- **Your task**
The lines to be set down run from the line containing "R3: 2.7k (DGND, n23) -> 43k (DGND, n23)" through the final line of the data below; print them exactly and print nothing else.

- **Records from a data source**
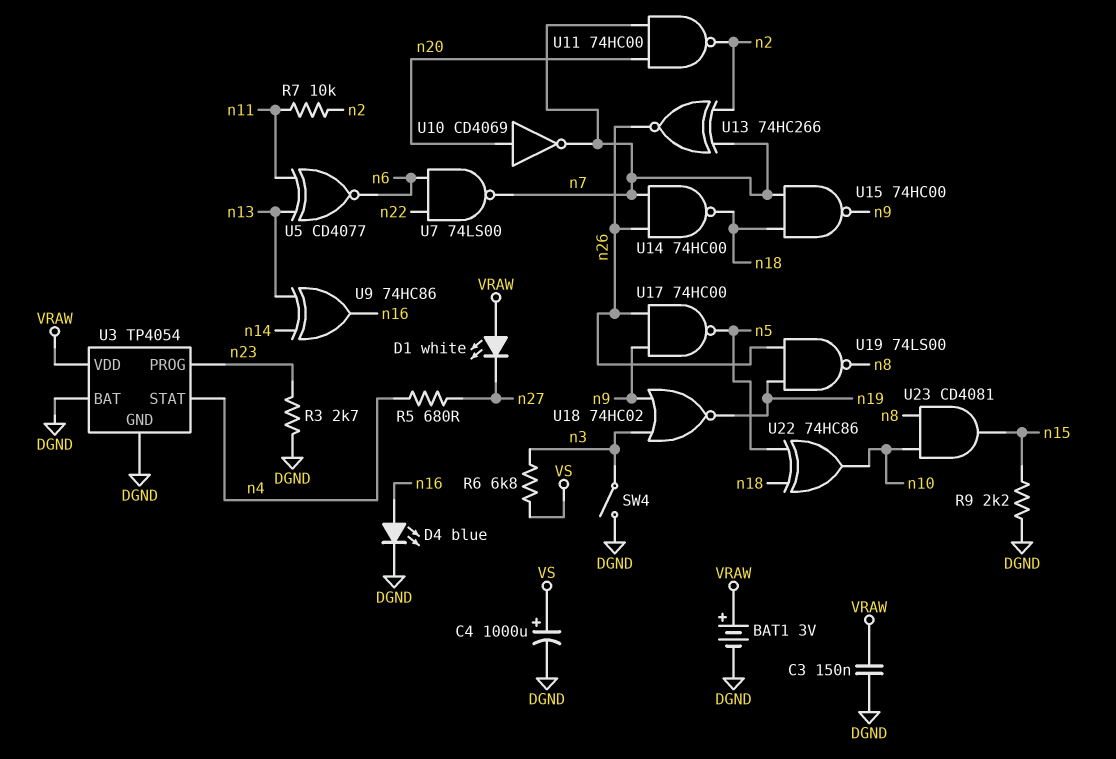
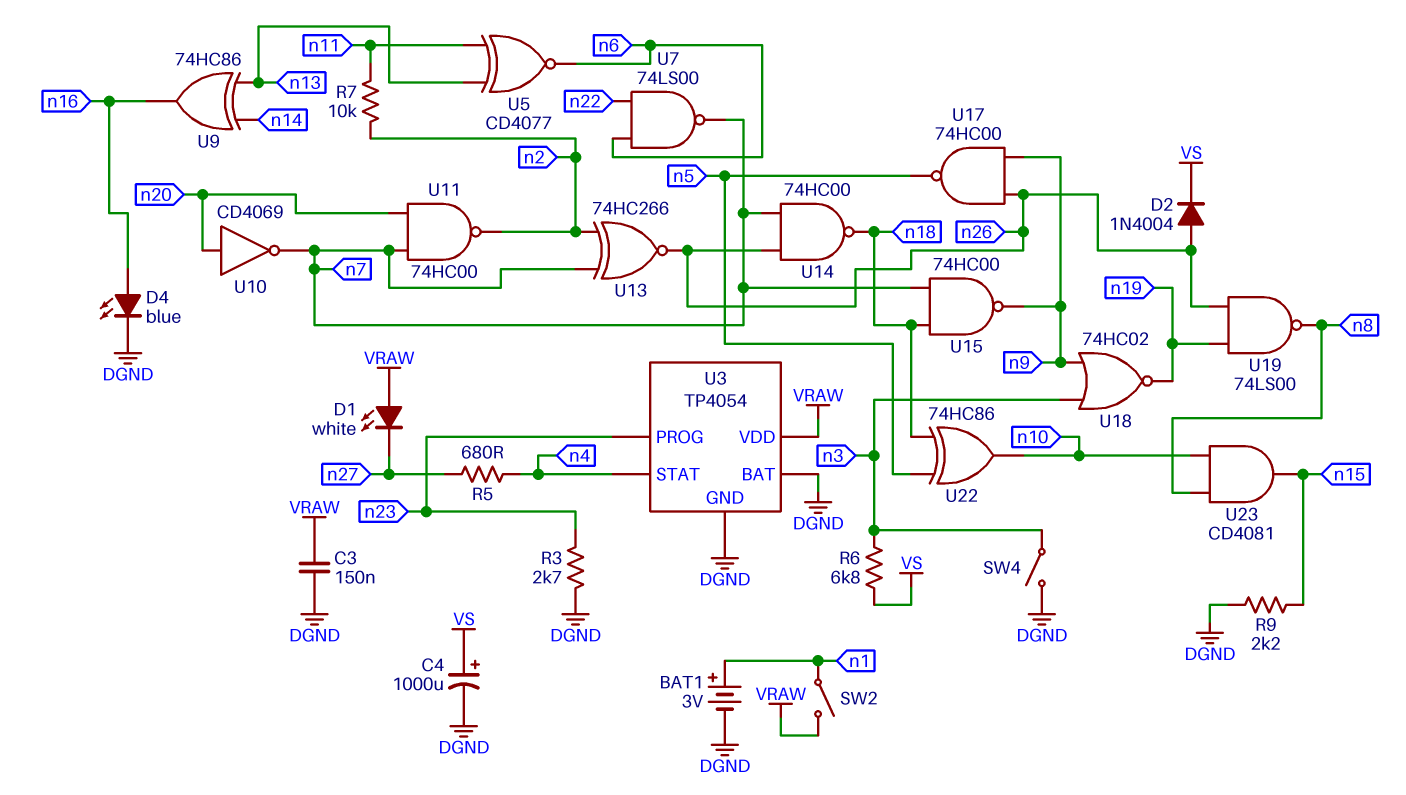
BAT1: 3V (plus VRAW, minus DGND) -> 3V (plus n1, minus DGND)
D2: none -> diode 1N4004 (A n26, K VS)
SW2: none -> switch (VRAW, n1)

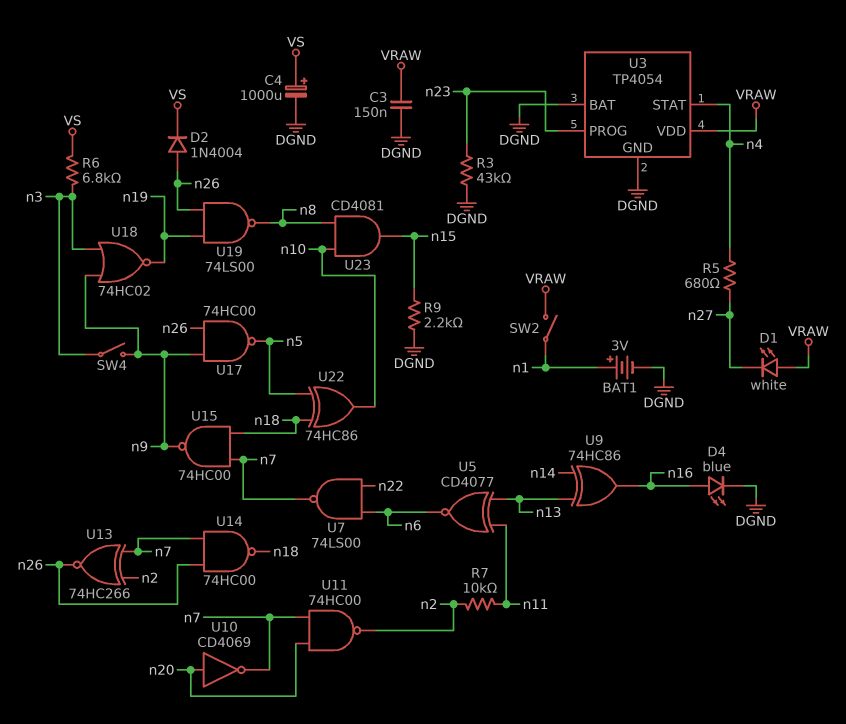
R3: 2.7k (DGND, n23) -> 43k (DGND, n23)
SW4: switch (DGND, n3) -> switch (n3, n9)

- **Expected output**
R3: 2.7k (DGND, n23) -> 43k (DGND, n23)
SW4: switch (DGND, n3) -> switch (n3, n9)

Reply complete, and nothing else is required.